**What to produce**. Quote every line of the data below as it stands, omitting pictures.

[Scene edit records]

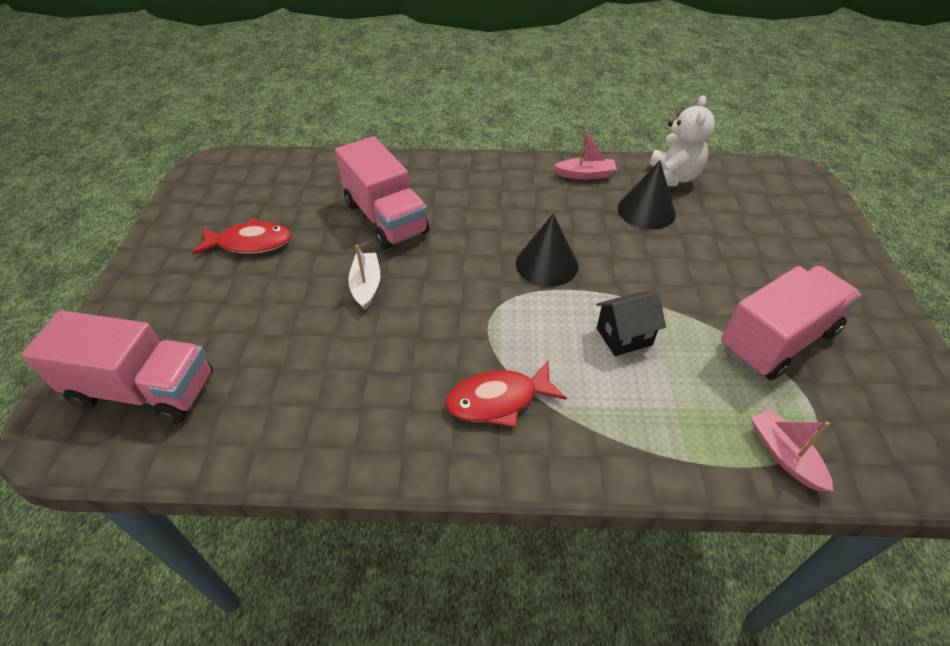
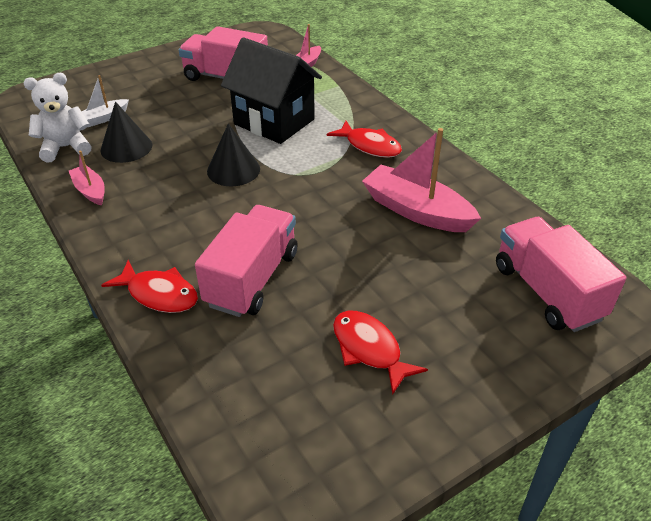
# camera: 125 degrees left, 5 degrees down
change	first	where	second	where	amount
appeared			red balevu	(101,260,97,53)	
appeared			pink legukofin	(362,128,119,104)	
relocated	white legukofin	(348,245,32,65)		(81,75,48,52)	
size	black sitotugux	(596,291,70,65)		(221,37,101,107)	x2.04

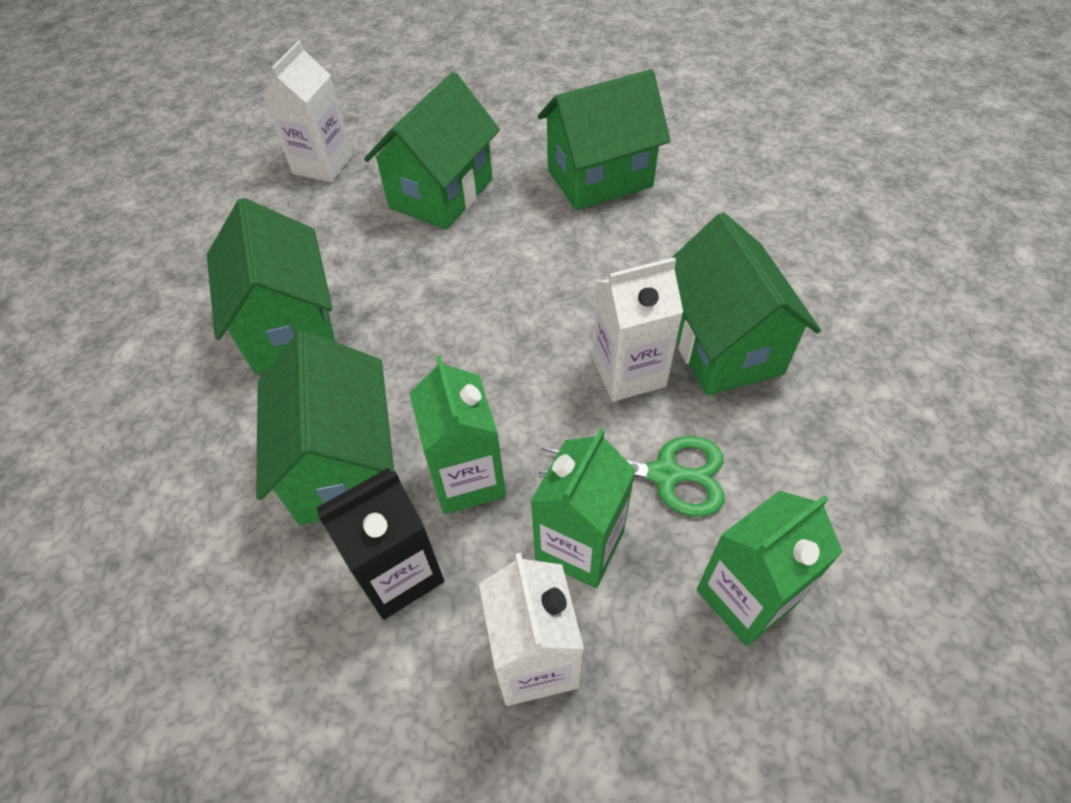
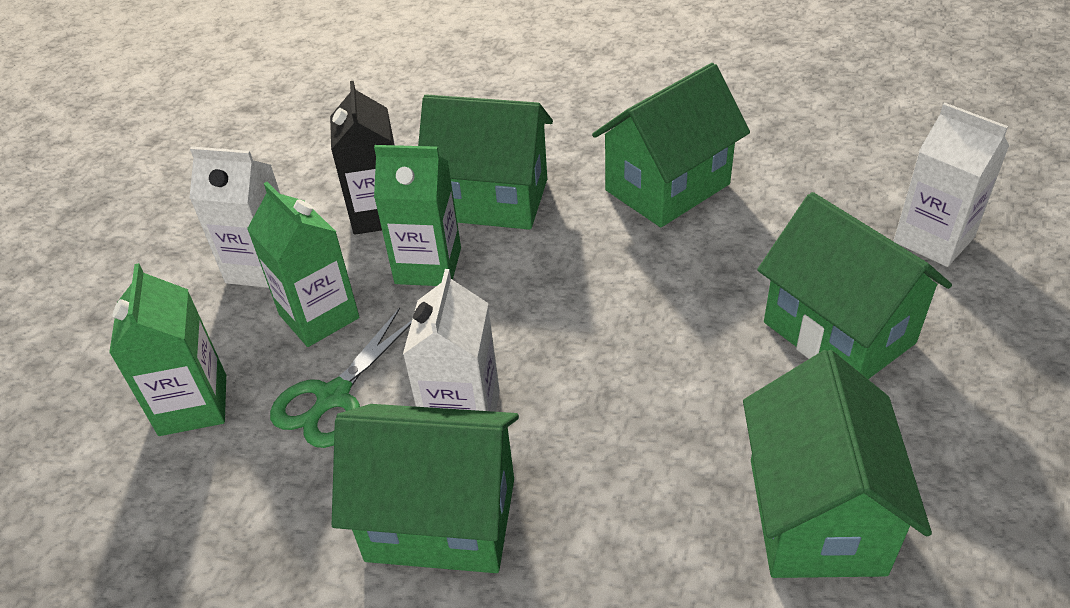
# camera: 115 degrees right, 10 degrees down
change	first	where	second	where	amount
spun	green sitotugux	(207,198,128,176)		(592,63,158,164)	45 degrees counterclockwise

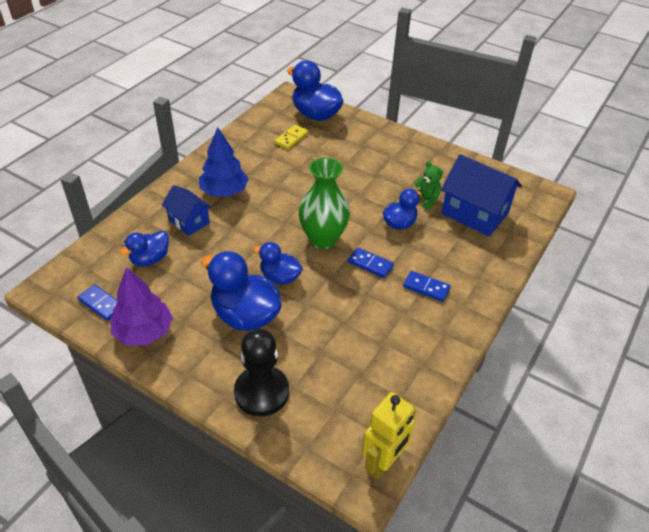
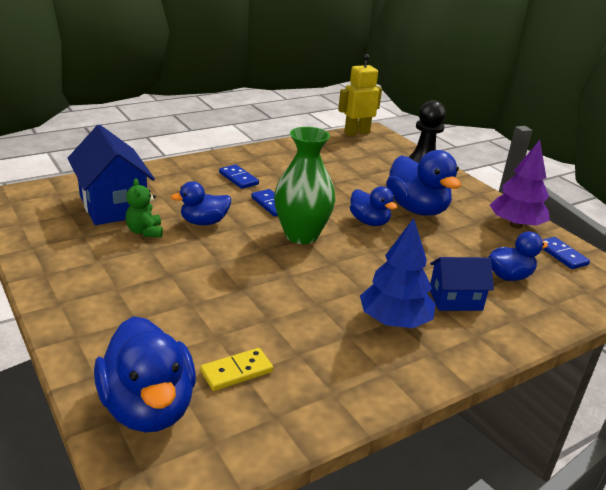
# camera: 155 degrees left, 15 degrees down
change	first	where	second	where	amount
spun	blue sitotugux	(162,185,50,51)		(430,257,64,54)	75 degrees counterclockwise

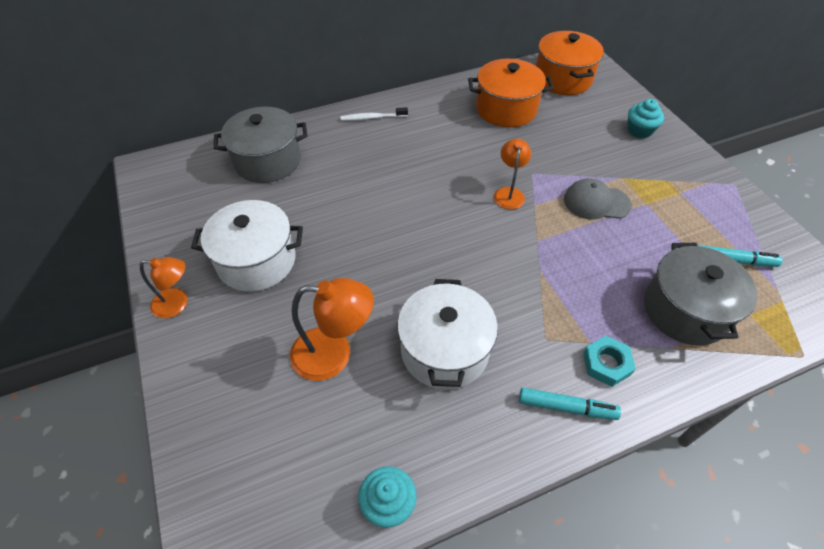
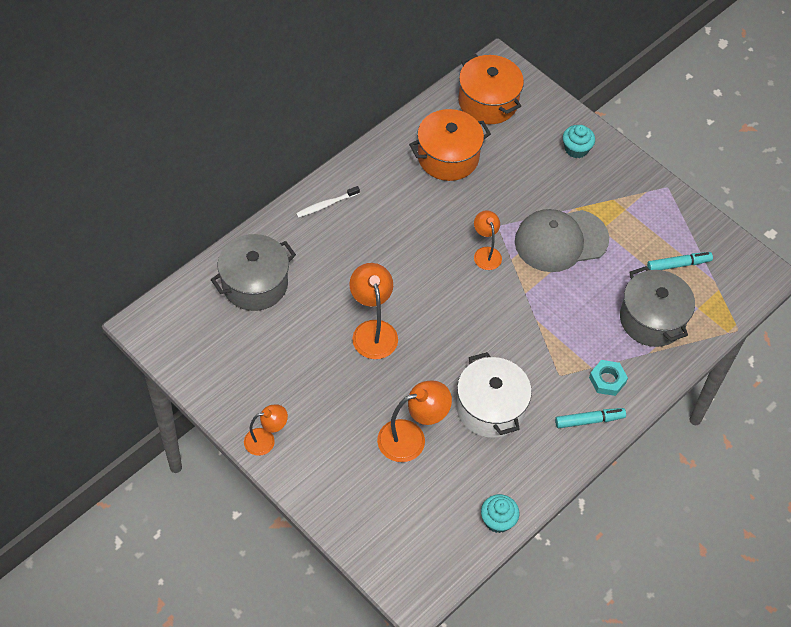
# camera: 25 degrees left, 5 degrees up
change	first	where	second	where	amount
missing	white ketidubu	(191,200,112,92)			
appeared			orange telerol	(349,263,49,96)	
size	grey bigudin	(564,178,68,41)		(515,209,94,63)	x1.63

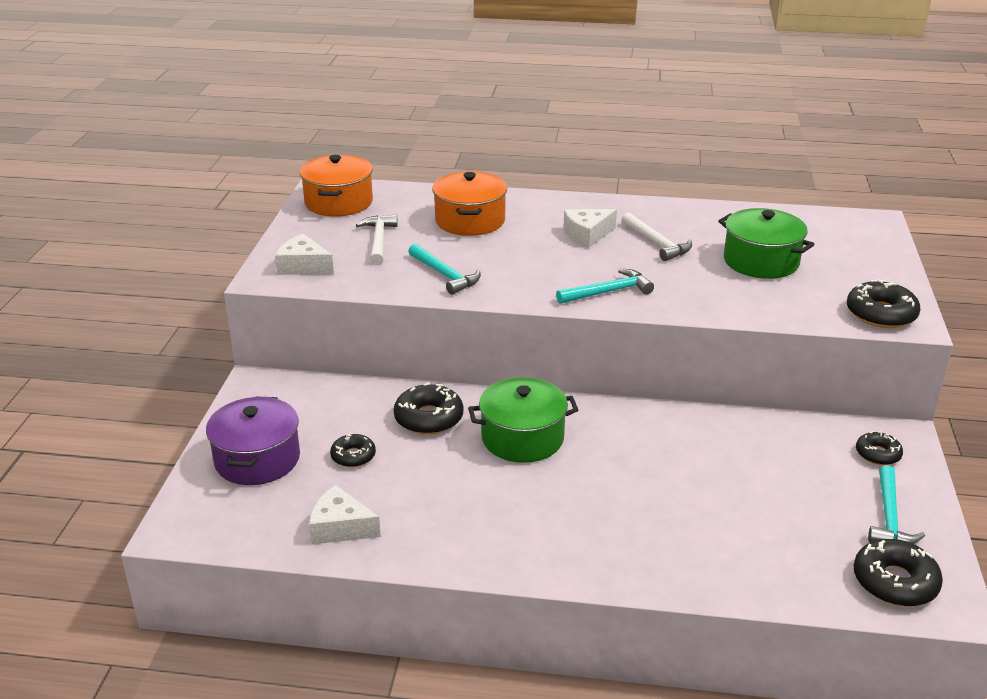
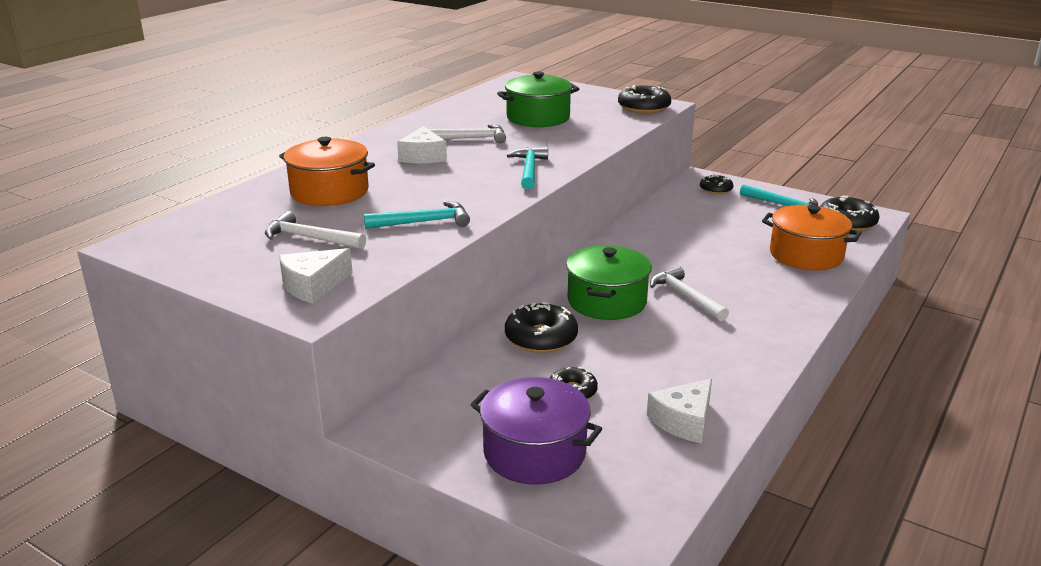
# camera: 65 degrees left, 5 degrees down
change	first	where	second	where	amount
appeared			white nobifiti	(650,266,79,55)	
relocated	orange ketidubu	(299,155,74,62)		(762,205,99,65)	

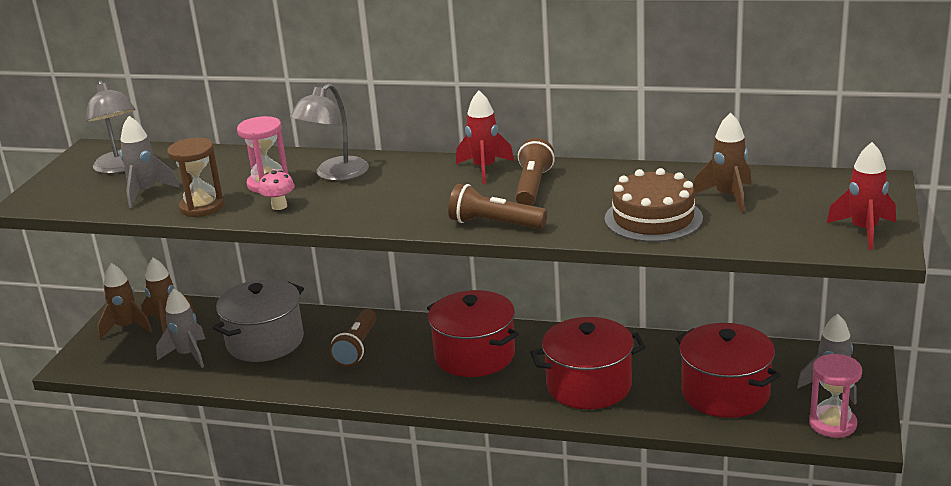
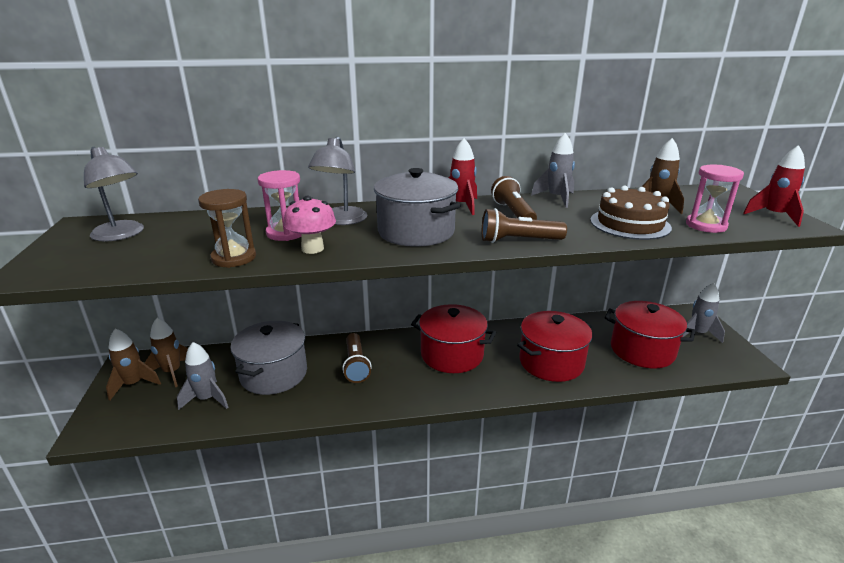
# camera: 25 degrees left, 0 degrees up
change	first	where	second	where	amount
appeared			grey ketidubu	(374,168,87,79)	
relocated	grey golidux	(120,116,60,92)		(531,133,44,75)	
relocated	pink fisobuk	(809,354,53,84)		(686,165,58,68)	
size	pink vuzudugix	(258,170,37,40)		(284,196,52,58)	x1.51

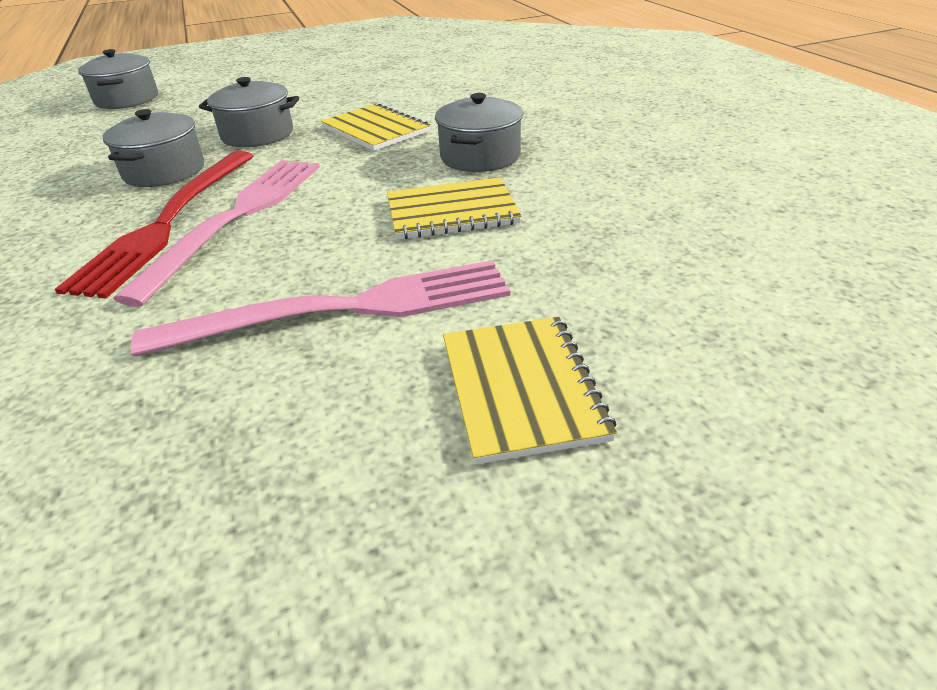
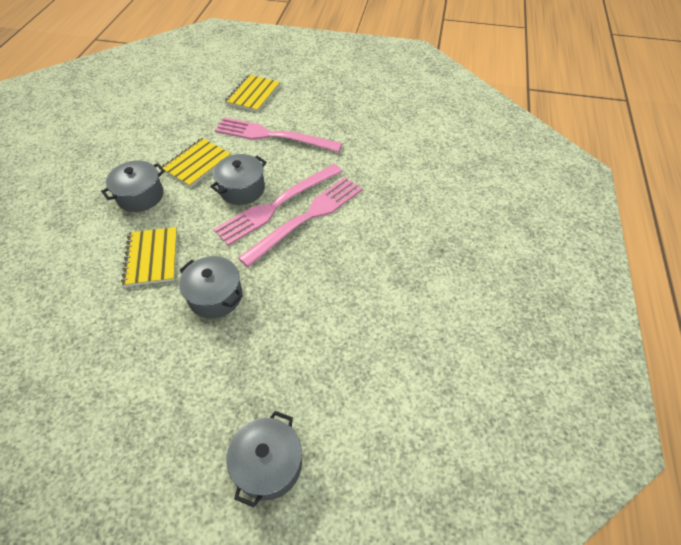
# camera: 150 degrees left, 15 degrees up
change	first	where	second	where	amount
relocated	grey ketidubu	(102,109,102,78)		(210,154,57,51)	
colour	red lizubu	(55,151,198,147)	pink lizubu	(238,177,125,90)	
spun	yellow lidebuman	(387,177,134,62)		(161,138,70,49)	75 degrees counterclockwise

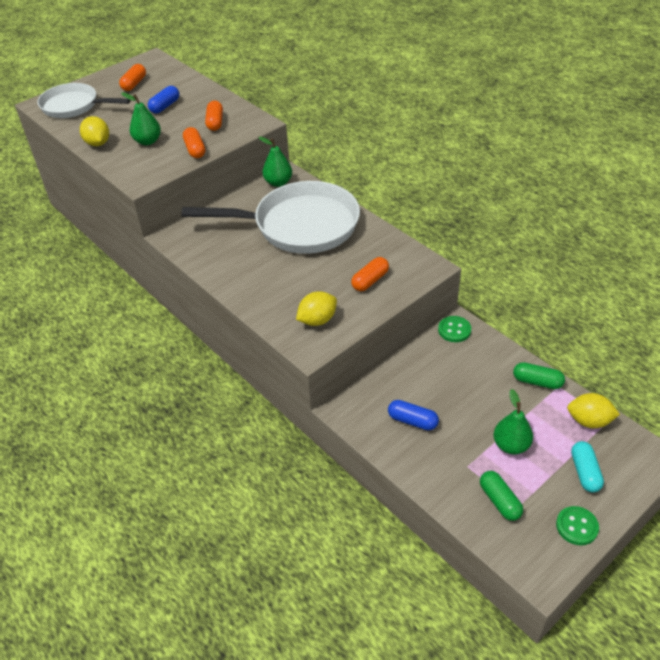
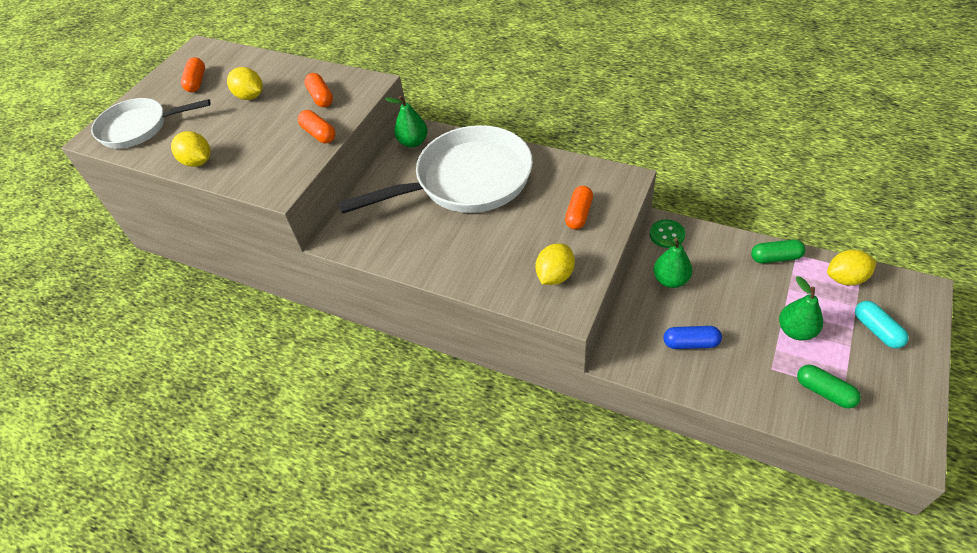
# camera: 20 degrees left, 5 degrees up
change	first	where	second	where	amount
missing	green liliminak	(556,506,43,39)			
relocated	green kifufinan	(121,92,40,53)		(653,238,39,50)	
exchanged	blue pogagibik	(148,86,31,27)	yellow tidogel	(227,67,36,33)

**Response**.
# camera: 125 degrees left, 5 degrees down
change	first	where	second	where	amount
appeared			red balevu	(101,260,97,53)	
appeared			pink legukofin	(362,128,119,104)	
relocated	white legukofin	(348,245,32,65)		(81,75,48,52)	
size	black sitotugux	(596,291,70,65)		(221,37,101,107)	x2.04

# camera: 115 degrees right, 10 degrees down
change	first	where	second	where	amount
spun	green sitotugux	(207,198,128,176)		(592,63,158,164)	45 degrees counterclockwise

# camera: 155 degrees left, 15 degrees down
change	first	where	second	where	amount
spun	blue sitotugux	(162,185,50,51)		(430,257,64,54)	75 degrees counterclockwise

# camera: 25 degrees left, 5 degrees up
change	first	where	second	where	amount
missing	white ketidubu	(191,200,112,92)			
appeared			orange telerol	(349,263,49,96)	
size	grey bigudin	(564,178,68,41)		(515,209,94,63)	x1.63

# camera: 65 degrees left, 5 degrees down
change	first	where	second	where	amount
appeared			white nobifiti	(650,266,79,55)	
relocated	orange ketidubu	(299,155,74,62)		(762,205,99,65)	

# camera: 25 degrees left, 0 degrees up
change	first	where	second	where	amount
appeared			grey ketidubu	(374,168,87,79)	
relocated	grey golidux	(120,116,60,92)		(531,133,44,75)	
relocated	pink fisobuk	(809,354,53,84)		(686,165,58,68)	
size	pink vuzudugix	(258,170,37,40)		(284,196,52,58)	x1.51

# camera: 150 degrees left, 15 degrees up
change	first	where	second	where	amount
relocated	grey ketidubu	(102,109,102,78)		(210,154,57,51)	
colour	red lizubu	(55,151,198,147)	pink lizubu	(238,177,125,90)	
spun	yellow lidebuman	(387,177,134,62)		(161,138,70,49)	75 degrees counterclockwise

# camera: 20 degrees left, 5 degrees up
change	first	where	second	where	amount
missing	green liliminak	(556,506,43,39)			
relocated	green kifufinan	(121,92,40,53)		(653,238,39,50)	
exchanged	blue pogagibik	(148,86,31,27)	yellow tidogel	(227,67,36,33)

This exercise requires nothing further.